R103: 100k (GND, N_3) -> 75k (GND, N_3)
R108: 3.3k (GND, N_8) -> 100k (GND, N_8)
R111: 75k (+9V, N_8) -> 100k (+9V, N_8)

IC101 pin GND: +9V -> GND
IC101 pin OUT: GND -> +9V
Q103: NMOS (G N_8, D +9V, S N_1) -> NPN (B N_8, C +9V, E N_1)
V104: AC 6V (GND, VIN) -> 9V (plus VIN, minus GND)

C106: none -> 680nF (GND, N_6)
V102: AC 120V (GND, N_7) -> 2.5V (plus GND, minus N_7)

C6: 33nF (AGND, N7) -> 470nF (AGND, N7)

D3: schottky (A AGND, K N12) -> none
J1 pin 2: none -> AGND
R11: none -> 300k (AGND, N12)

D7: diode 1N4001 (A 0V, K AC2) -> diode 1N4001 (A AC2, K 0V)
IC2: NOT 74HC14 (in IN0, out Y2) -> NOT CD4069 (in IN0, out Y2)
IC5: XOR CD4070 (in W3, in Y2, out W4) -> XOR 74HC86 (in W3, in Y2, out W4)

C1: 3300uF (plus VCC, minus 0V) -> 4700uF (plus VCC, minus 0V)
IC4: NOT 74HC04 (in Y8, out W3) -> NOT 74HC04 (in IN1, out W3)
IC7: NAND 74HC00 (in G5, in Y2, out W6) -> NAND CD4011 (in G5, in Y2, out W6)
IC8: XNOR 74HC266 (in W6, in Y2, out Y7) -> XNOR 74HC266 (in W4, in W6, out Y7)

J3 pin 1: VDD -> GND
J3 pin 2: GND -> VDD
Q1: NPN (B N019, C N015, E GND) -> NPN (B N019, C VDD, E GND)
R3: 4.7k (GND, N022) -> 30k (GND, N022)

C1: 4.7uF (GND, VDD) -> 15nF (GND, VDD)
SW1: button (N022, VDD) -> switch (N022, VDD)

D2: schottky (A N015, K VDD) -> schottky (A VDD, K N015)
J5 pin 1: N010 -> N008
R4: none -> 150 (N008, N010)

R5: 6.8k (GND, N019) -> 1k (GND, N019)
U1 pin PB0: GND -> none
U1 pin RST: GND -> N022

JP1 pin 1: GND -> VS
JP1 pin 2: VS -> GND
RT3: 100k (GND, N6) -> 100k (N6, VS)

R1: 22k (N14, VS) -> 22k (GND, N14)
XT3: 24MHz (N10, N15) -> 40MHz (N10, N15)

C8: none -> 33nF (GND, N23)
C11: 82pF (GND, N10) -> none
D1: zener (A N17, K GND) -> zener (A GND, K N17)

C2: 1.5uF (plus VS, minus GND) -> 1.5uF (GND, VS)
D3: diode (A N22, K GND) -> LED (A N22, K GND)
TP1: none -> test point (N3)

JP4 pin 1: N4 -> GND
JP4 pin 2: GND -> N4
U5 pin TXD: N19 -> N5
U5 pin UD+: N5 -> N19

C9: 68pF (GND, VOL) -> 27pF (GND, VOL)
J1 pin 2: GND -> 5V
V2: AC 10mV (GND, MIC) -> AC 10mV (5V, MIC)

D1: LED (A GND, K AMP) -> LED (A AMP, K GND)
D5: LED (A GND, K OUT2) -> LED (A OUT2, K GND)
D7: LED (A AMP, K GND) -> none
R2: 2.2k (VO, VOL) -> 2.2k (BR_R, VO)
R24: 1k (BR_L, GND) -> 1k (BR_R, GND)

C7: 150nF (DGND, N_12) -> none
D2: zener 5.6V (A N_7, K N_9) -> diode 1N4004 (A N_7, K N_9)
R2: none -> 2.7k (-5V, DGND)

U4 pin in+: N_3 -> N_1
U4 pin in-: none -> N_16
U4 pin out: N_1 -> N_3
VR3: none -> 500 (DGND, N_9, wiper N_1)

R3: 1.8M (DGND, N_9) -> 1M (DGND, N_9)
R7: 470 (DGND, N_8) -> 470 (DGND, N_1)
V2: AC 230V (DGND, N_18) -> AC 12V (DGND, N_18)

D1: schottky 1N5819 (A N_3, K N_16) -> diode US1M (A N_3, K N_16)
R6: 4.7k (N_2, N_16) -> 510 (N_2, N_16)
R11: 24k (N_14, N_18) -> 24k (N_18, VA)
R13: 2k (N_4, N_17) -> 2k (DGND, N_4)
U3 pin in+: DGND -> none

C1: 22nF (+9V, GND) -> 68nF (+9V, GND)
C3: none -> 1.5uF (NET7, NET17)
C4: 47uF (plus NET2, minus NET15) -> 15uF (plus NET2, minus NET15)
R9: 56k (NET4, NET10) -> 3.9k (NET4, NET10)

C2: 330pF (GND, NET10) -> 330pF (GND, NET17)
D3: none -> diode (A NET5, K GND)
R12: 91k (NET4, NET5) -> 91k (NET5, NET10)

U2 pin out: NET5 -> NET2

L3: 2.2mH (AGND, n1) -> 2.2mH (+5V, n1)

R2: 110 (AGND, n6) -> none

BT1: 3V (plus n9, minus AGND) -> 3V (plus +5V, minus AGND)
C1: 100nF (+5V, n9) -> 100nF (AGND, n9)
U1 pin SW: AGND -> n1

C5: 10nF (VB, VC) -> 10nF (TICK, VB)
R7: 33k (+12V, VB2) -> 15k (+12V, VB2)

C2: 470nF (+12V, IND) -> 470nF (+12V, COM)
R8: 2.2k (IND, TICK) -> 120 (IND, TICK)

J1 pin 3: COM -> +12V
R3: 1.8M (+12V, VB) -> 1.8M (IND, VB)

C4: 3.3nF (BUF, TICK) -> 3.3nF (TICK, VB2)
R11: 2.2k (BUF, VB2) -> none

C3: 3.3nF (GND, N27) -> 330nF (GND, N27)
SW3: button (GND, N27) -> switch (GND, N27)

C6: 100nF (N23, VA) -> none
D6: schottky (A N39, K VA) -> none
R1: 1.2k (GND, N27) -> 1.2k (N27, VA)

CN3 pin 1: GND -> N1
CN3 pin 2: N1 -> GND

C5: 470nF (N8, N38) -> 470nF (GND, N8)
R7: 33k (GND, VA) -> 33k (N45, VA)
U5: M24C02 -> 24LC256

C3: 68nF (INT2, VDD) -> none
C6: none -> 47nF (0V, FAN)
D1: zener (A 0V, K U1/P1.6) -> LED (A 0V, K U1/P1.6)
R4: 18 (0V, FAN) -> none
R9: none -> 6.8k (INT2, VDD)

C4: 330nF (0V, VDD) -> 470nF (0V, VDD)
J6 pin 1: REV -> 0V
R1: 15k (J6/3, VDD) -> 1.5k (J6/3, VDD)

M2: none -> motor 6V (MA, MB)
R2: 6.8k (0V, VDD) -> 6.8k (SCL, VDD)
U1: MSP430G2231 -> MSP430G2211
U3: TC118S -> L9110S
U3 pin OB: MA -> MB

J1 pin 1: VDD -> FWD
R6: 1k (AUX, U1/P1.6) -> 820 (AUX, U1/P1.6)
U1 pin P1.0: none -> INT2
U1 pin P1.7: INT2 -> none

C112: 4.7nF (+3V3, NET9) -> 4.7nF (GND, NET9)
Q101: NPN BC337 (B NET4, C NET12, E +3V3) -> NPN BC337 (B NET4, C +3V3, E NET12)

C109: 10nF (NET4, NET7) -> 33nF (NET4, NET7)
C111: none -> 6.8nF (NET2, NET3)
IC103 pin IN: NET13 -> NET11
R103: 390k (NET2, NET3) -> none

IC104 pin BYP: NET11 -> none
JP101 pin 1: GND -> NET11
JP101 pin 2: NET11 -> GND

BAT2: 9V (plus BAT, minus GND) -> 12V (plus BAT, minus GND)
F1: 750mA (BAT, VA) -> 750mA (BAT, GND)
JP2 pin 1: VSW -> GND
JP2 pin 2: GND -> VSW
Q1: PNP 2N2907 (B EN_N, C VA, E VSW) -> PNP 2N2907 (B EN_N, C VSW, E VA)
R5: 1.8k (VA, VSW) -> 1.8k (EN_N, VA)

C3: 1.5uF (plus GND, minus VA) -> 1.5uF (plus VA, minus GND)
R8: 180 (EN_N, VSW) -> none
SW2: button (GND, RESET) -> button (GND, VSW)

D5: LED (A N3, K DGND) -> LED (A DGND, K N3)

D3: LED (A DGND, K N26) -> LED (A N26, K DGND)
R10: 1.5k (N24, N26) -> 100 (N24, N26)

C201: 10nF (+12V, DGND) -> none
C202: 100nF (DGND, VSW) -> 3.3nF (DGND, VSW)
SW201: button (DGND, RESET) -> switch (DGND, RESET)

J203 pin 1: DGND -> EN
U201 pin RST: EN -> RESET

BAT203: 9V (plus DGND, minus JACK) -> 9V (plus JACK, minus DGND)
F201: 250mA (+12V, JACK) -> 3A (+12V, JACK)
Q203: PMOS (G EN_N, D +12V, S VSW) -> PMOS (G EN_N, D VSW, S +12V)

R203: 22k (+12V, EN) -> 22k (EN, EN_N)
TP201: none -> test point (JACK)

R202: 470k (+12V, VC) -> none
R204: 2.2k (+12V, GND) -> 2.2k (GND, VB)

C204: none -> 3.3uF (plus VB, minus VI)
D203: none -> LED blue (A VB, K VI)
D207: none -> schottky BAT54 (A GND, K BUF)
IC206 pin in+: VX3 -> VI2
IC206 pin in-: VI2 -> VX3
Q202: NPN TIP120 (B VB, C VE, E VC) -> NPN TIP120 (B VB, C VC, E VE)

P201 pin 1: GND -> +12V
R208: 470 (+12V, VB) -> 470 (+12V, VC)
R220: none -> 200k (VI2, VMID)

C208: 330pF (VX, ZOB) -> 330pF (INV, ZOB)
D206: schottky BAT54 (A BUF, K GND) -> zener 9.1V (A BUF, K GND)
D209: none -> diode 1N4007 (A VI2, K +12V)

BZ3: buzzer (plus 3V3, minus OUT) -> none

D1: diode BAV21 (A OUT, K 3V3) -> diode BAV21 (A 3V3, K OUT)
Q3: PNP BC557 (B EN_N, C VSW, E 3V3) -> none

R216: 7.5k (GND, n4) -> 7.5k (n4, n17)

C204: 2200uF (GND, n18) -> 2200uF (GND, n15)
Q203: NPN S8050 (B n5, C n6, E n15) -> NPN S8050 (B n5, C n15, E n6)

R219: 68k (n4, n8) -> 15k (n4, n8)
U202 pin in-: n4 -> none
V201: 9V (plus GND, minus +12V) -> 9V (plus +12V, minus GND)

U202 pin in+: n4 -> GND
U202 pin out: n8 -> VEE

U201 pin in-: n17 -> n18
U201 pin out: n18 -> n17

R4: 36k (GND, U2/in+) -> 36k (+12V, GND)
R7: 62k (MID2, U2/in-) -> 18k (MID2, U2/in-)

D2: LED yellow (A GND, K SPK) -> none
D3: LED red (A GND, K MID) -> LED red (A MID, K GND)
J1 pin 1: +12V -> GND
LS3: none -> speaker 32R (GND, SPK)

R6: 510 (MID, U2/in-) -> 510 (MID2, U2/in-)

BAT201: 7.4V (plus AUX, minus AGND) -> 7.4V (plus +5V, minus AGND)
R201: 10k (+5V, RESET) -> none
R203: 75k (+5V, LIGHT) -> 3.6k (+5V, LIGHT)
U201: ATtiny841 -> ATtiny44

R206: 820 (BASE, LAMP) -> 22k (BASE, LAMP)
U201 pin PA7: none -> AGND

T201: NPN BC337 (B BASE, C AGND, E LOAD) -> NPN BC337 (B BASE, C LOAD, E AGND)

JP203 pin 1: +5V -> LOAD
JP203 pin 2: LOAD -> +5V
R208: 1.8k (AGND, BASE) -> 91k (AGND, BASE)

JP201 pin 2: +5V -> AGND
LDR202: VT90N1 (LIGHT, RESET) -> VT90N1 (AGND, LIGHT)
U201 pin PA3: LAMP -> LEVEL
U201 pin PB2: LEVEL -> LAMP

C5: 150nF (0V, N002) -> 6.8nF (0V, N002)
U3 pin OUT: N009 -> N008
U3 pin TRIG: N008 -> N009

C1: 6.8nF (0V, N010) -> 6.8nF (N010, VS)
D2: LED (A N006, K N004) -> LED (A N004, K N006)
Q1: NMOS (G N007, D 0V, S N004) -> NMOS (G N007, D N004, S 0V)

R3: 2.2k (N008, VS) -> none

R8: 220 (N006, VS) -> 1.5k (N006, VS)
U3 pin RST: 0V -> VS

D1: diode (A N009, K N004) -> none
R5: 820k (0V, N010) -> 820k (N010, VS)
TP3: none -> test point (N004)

.....

■ PROBLEM TO WORK ON
Set down each line of the material verbatim, from the first line through the line that contains "C8: none -> 33nF (GND, N23)".

■ RESULT BELOW
R103: 100k (GND, N_3) -> 75k (GND, N_3)
R108: 3.3k (GND, N_8) -> 100k (GND, N_8)
R111: 75k (+9V, N_8) -> 100k (+9V, N_8)

IC101 pin GND: +9V -> GND
IC101 pin OUT: GND -> +9V
Q103: NMOS (G N_8, D +9V, S N_1) -> NPN (B N_8, C +9V, E N_1)
V104: AC 6V (GND, VIN) -> 9V (plus VIN, minus GND)

C106: none -> 680nF (GND, N_6)
V102: AC 120V (GND, N_7) -> 2.5V (plus GND, minus N_7)

C6: 33nF (AGND, N7) -> 470nF (AGND, N7)

D3: schottky (A AGND, K N12) -> none
J1 pin 2: none -> AGND
R11: none -> 300k (AGND, N12)

D7: diode 1N4001 (A 0V, K AC2) -> diode 1N4001 (A AC2, K 0V)
IC2: NOT 74HC14 (in IN0, out Y2) -> NOT CD4069 (in IN0, out Y2)
IC5: XOR CD4070 (in W3, in Y2, out W4) -> XOR 74HC86 (in W3, in Y2, out W4)

C1: 3300uF (plus VCC, minus 0V) -> 4700uF (plus VCC, minus 0V)
IC4: NOT 74HC04 (in Y8, out W3) -> NOT 74HC04 (in IN1, out W3)
IC7: NAND 74HC00 (in G5, in Y2, out W6) -> NAND CD4011 (in G5, in Y2, out W6)
IC8: XNOR 74HC266 (in W6, in Y2, out Y7) -> XNOR 74HC266 (in W4, in W6, out Y7)

J3 pin 1: VDD -> GND
J3 pin 2: GND -> VDD
Q1: NPN (B N019, C N015, E GND) -> NPN (B N019, C VDD, E GND)
R3: 4.7k (GND, N022) -> 30k (GND, N022)

C1: 4.7uF (GND, VDD) -> 15nF (GND, VDD)
SW1: button (N022, VDD) -> switch (N022, VDD)

D2: schottky (A N015, K VDD) -> schottky (A VDD, K N015)
J5 pin 1: N010 -> N008
R4: none -> 150 (N008, N010)

R5: 6.8k (GND, N019) -> 1k (GND, N019)
U1 pin PB0: GND -> none
U1 pin RST: GND -> N022

JP1 pin 1: GND -> VS
JP1 pin 2: VS -> GND
RT3: 100k (GND, N6) -> 100k (N6, VS)

R1: 22k (N14, VS) -> 22k (GND, N14)
XT3: 24MHz (N10, N15) -> 40MHz (N10, N15)

C8: none -> 33nF (GND, N23)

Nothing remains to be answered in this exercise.